**What to do:** Task for the records below: please retype exactly and only the lines from the first through the one with "(495, 116) = (456, 177): turquoise", with every picture omitted.

**Task material:**
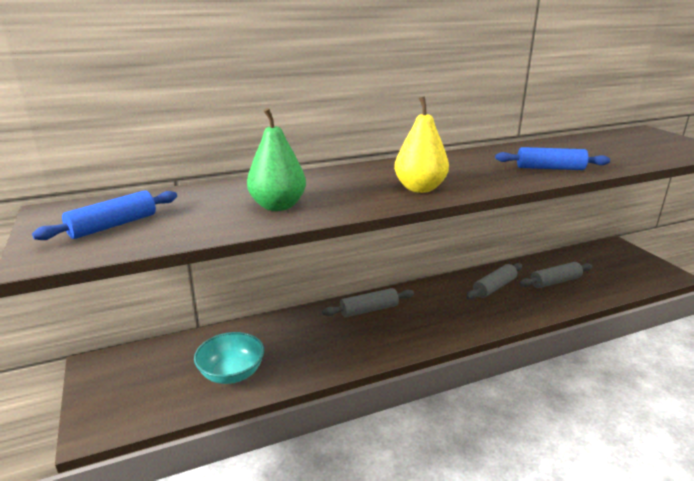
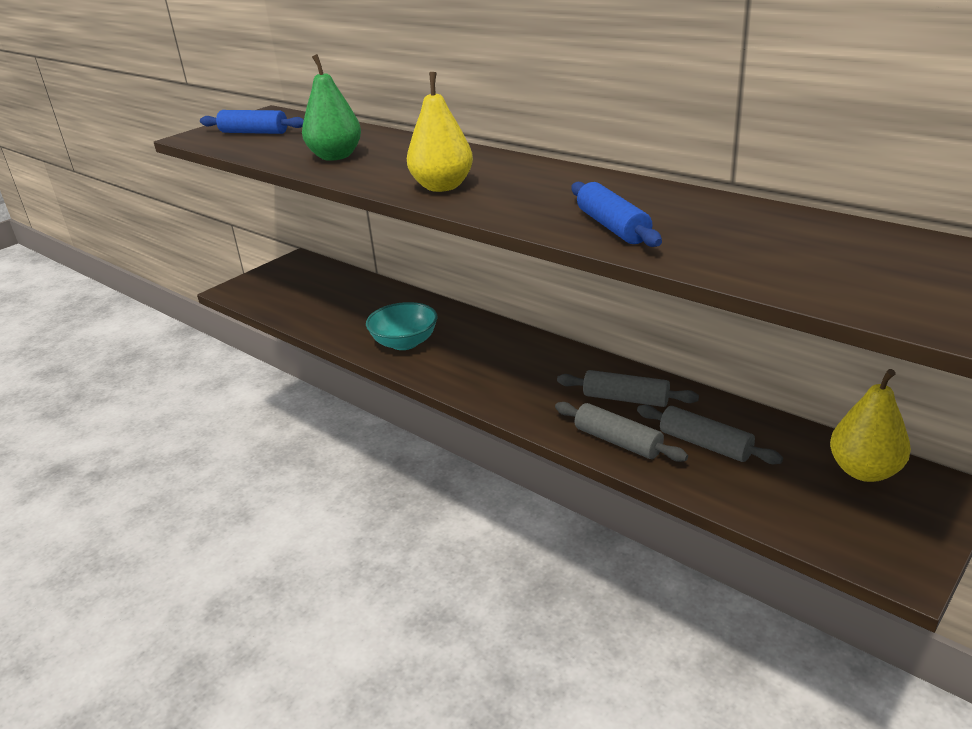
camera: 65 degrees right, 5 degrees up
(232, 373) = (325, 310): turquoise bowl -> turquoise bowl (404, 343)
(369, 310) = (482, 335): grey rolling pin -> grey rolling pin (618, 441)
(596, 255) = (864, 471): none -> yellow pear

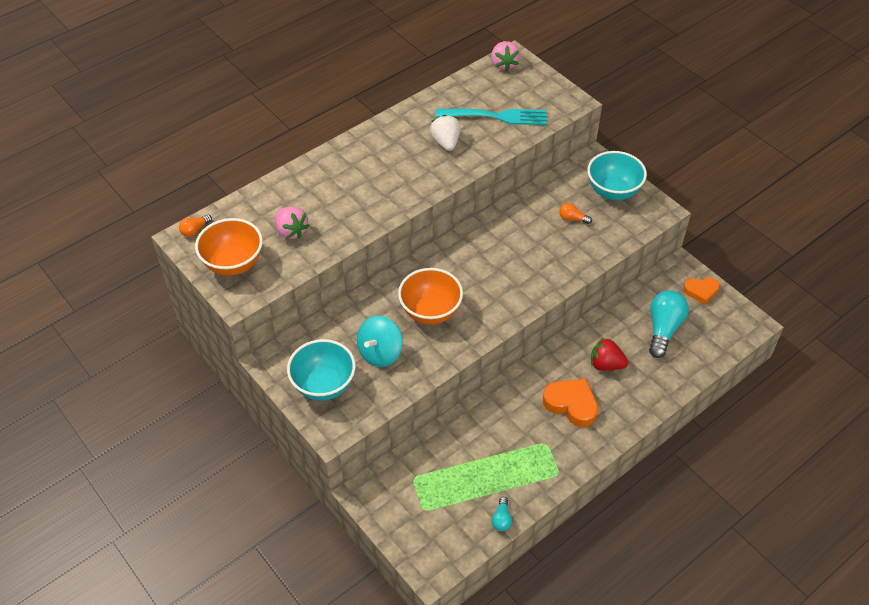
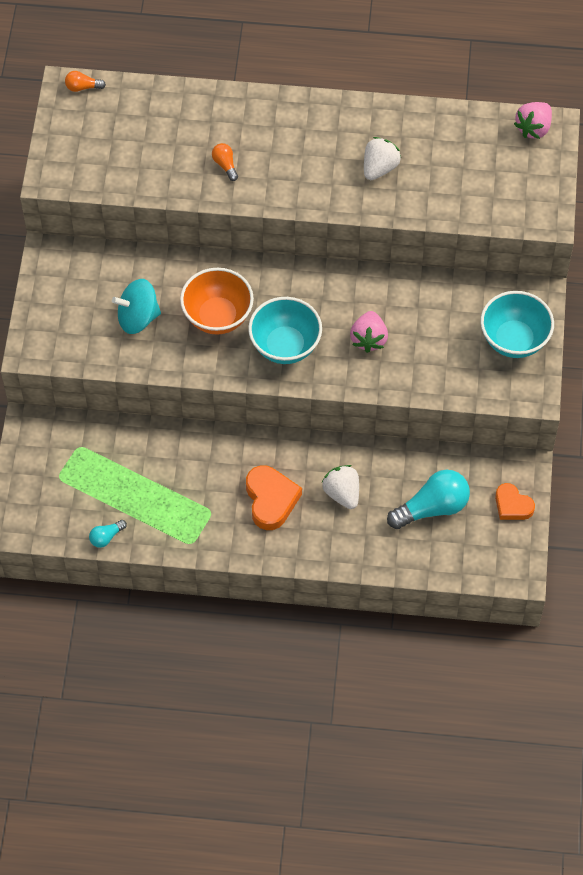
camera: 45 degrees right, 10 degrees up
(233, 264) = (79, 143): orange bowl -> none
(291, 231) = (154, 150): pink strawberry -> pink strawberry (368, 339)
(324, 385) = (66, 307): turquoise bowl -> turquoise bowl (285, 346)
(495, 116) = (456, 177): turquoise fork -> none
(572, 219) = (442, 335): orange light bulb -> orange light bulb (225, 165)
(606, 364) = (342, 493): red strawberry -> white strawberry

**Answer:**
camera: 65 degrees right, 5 degrees up
(232, 373) = (325, 310): turquoise bowl -> turquoise bowl (404, 343)
(369, 310) = (482, 335): grey rolling pin -> grey rolling pin (618, 441)
(596, 255) = (864, 471): none -> yellow pear

camera: 45 degrees right, 10 degrees up
(233, 264) = (79, 143): orange bowl -> none
(291, 231) = (154, 150): pink strawberry -> pink strawberry (368, 339)
(324, 385) = (66, 307): turquoise bowl -> turquoise bowl (285, 346)
(495, 116) = (456, 177): turquoise fork -> none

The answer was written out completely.